=== TASK TO CARRY OUT ===
The required answer is a copy of each line in the entries below that includes "semicircle".

=== DATA FOR PROCESSING ===
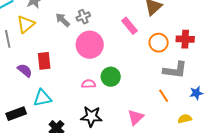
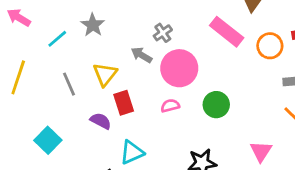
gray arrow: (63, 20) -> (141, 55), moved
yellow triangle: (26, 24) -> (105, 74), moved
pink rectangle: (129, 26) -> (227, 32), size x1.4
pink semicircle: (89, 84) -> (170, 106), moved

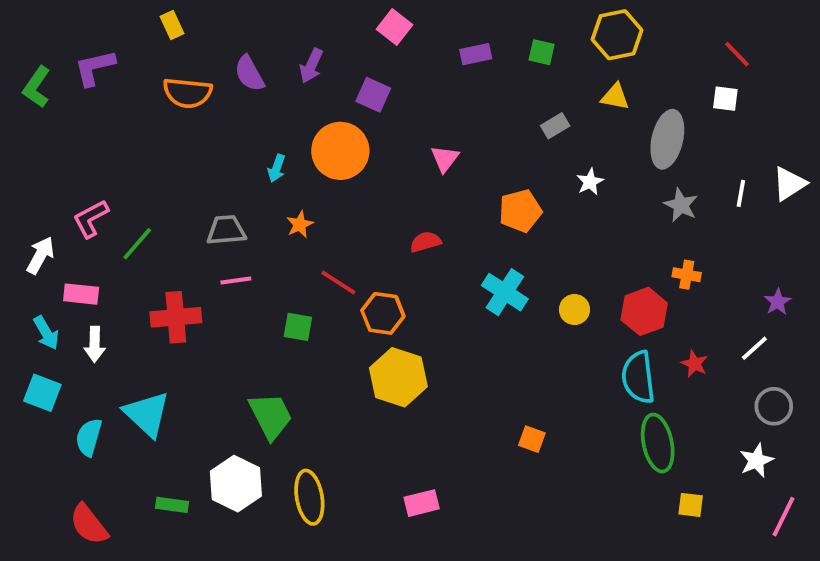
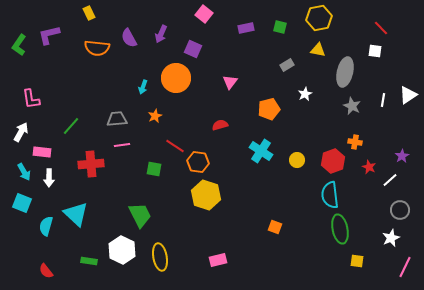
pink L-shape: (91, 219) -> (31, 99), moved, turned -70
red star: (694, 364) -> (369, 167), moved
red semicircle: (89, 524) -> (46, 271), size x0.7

=== OUTPUT ===
pink semicircle: (89, 84) -> (170, 106), moved
red semicircle: (89, 524) -> (46, 271), size x0.7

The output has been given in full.